- **THE RECORDS**
>> BEGIN

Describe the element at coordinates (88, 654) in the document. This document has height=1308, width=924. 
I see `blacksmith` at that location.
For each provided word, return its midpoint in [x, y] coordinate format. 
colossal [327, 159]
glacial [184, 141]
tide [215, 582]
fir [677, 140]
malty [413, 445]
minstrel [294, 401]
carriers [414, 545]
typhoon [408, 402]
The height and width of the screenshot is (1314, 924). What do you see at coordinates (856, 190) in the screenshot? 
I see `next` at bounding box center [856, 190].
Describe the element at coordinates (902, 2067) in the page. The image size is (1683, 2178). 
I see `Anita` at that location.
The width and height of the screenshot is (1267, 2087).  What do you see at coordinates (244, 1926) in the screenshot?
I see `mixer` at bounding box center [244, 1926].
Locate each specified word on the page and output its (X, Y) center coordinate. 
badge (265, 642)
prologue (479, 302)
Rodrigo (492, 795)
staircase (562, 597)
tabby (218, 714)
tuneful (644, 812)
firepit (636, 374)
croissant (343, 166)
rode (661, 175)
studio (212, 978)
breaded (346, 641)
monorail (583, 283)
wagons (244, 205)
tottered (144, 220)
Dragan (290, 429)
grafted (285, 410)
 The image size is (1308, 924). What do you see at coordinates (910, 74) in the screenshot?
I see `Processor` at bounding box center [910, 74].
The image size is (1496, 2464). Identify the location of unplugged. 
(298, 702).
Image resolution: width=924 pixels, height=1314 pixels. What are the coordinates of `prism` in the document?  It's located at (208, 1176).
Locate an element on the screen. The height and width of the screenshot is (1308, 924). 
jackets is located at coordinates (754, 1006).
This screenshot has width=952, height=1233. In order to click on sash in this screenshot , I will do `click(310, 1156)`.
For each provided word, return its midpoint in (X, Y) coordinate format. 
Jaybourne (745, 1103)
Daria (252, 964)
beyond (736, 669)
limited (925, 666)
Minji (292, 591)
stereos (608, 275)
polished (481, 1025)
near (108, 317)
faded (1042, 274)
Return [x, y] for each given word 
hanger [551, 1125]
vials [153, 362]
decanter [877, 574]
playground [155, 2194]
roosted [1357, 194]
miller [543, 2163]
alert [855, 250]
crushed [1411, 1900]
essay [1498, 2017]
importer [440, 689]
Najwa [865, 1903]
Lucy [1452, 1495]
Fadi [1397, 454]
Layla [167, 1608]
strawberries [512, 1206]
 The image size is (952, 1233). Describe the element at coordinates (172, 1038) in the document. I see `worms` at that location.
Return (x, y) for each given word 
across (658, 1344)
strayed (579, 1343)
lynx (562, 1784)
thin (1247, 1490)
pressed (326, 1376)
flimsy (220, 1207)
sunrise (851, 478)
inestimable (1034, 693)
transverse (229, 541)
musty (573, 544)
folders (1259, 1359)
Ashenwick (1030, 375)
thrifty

>> END

- **WRITTEN EXERCISE**
Return all of the entries above verbatim, changing nothing in any line.

- **EXPECTED ANSWER**
Describe the element at coordinates (88, 654) in the document. This document has height=1308, width=924. 
I see `blacksmith` at that location.
For each provided word, return its midpoint in [x, y] coordinate format. 
colossal [327, 159]
glacial [184, 141]
tide [215, 582]
fir [677, 140]
malty [413, 445]
minstrel [294, 401]
carriers [414, 545]
typhoon [408, 402]
The height and width of the screenshot is (1314, 924). What do you see at coordinates (856, 190) in the screenshot? 
I see `next` at bounding box center [856, 190].
Describe the element at coordinates (902, 2067) in the page. The image size is (1683, 2178). 
I see `Anita` at that location.
The width and height of the screenshot is (1267, 2087).  What do you see at coordinates (244, 1926) in the screenshot?
I see `mixer` at bounding box center [244, 1926].
Locate each specified word on the page and output its (X, Y) center coordinate. 
badge (265, 642)
prologue (479, 302)
Rodrigo (492, 795)
staircase (562, 597)
tabby (218, 714)
tuneful (644, 812)
firepit (636, 374)
croissant (343, 166)
rode (661, 175)
studio (212, 978)
breaded (346, 641)
monorail (583, 283)
wagons (244, 205)
tottered (144, 220)
Dragan (290, 429)
grafted (285, 410)
 The image size is (1308, 924). What do you see at coordinates (910, 74) in the screenshot?
I see `Processor` at bounding box center [910, 74].
The image size is (1496, 2464). Identify the location of unplugged. 
(298, 702).
Image resolution: width=924 pixels, height=1314 pixels. What are the coordinates of `prism` in the document?  It's located at (208, 1176).
Locate an element on the screen. The height and width of the screenshot is (1308, 924). 
jackets is located at coordinates (754, 1006).
This screenshot has width=952, height=1233. In order to click on sash in this screenshot , I will do `click(310, 1156)`.
For each provided word, return its midpoint in (X, Y) coordinate format. 
Jaybourne (745, 1103)
Daria (252, 964)
beyond (736, 669)
limited (925, 666)
Minji (292, 591)
stereos (608, 275)
polished (481, 1025)
near (108, 317)
faded (1042, 274)
Return [x, y] for each given word 
hanger [551, 1125]
vials [153, 362]
decanter [877, 574]
playground [155, 2194]
roosted [1357, 194]
miller [543, 2163]
alert [855, 250]
crushed [1411, 1900]
essay [1498, 2017]
importer [440, 689]
Najwa [865, 1903]
Lucy [1452, 1495]
Fadi [1397, 454]
Layla [167, 1608]
strawberries [512, 1206]
 The image size is (952, 1233). Describe the element at coordinates (172, 1038) in the document. I see `worms` at that location.
Return (x, y) for each given word 
across (658, 1344)
strayed (579, 1343)
lynx (562, 1784)
thin (1247, 1490)
pressed (326, 1376)
flimsy (220, 1207)
sunrise (851, 478)
inestimable (1034, 693)
transverse (229, 541)
musty (573, 544)
folders (1259, 1359)
Ashenwick (1030, 375)
thrifty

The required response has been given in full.